- WORK REQUIRED -
Copy the lines below, replacing "circled" with "marked" and leaving every other word unchanged.

-------- EXERCISE MATERIALS --------

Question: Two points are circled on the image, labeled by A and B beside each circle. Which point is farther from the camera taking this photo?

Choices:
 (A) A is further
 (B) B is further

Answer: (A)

--------

- OUTPUT OF THE EXERCISE -
Question: Two points are marked on the image, labeled by A and B beside each circle. Which point is farther from the camera taking this photo?

Choices:
 (A) A is further
 (B) B is further

Answer: (A)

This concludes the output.